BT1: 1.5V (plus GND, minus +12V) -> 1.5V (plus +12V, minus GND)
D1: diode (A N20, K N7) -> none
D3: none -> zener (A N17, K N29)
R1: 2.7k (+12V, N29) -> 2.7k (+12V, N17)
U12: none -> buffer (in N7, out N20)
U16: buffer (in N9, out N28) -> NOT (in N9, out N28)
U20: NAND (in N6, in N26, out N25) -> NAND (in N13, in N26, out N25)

---

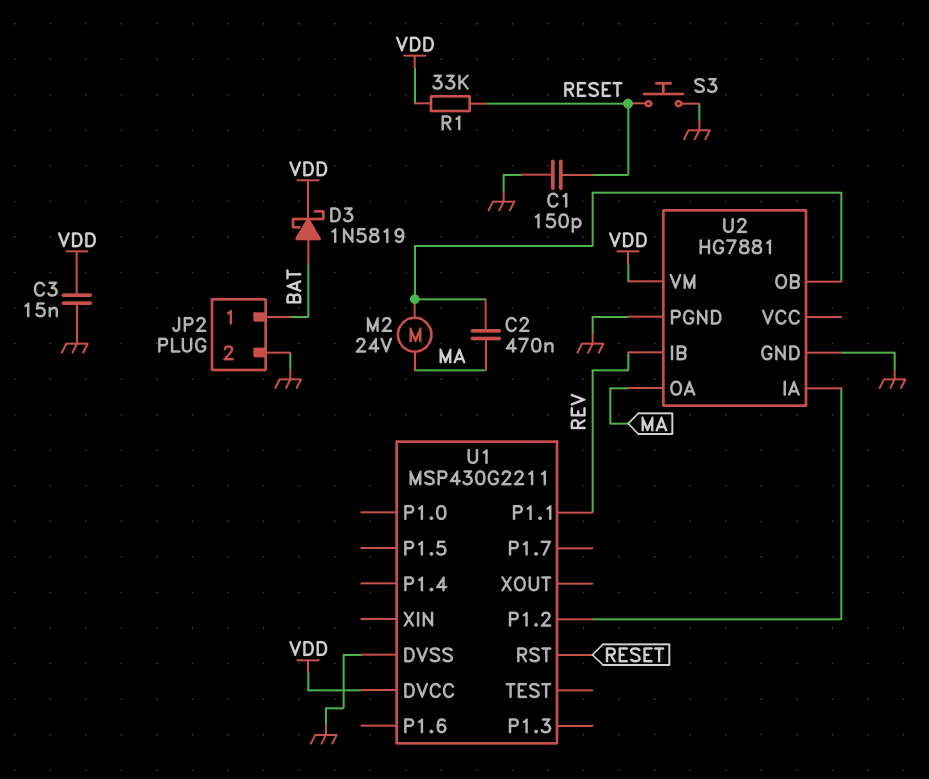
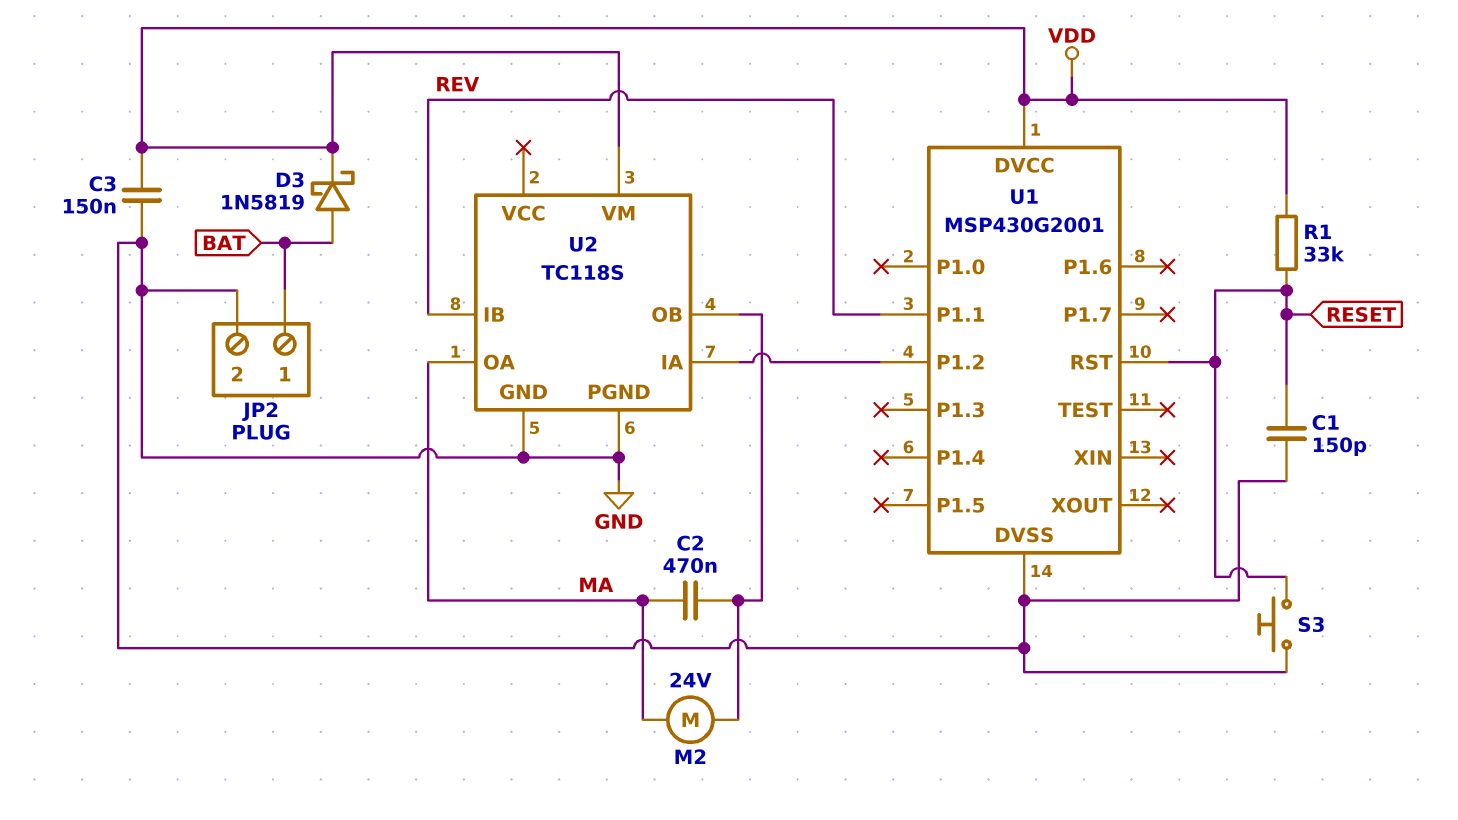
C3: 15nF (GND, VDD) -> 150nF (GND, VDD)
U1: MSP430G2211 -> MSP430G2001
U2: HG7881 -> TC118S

* * *

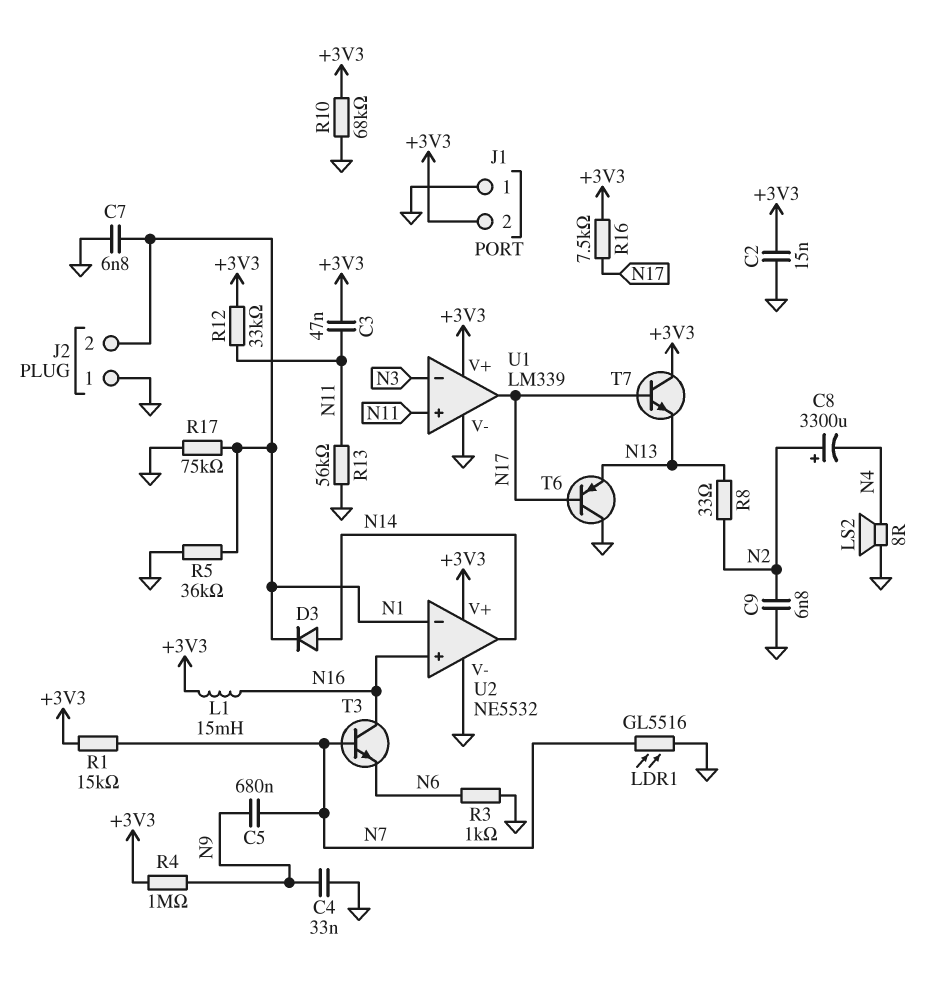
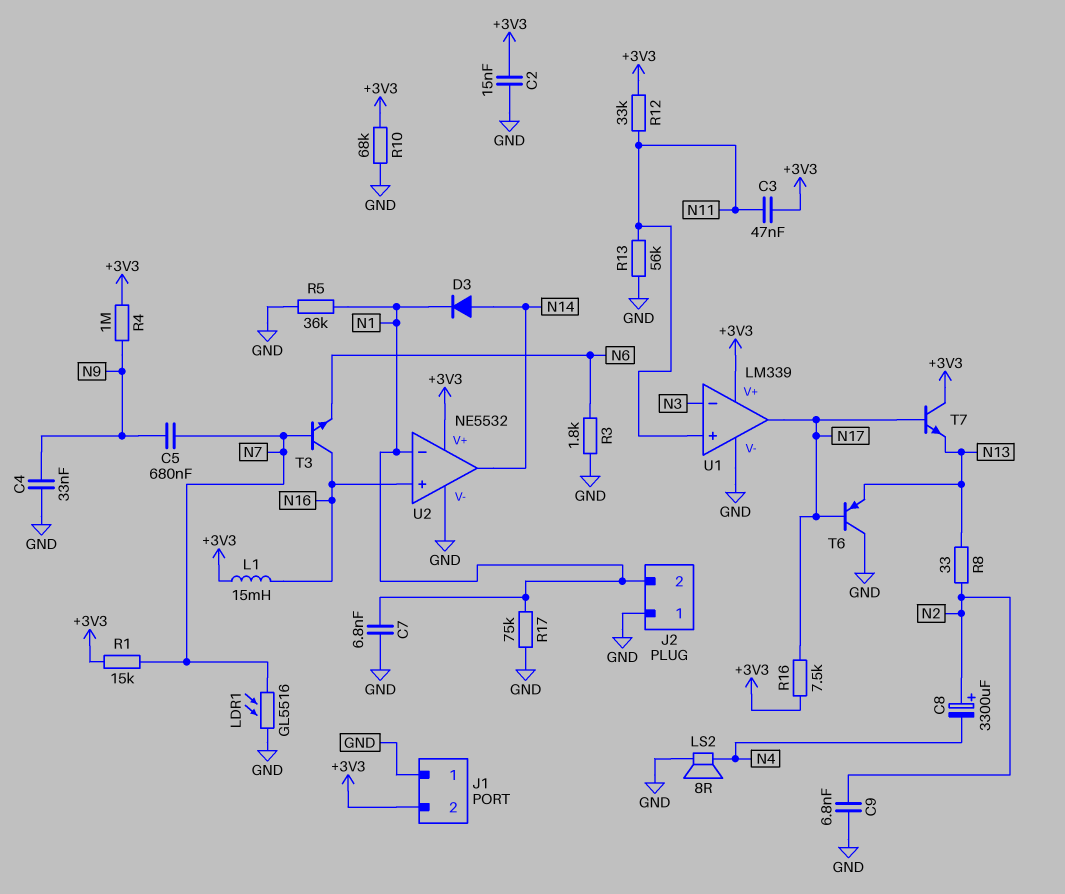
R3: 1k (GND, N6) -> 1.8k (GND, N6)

### [WHAT IS EXPECTED]
Output only an exact transcription of the lines above from the one with "BT1: 1.5V (plus" up to and including the one with "U20: NAND (in".

### [SOLUTION]
BT1: 1.5V (plus GND, minus +12V) -> 1.5V (plus +12V, minus GND)
D1: diode (A N20, K N7) -> none
D3: none -> zener (A N17, K N29)
R1: 2.7k (+12V, N29) -> 2.7k (+12V, N17)
U12: none -> buffer (in N7, out N20)
U16: buffer (in N9, out N28) -> NOT (in N9, out N28)
U20: NAND (in N6, in N26, out N25) -> NAND (in N13, in N26, out N25)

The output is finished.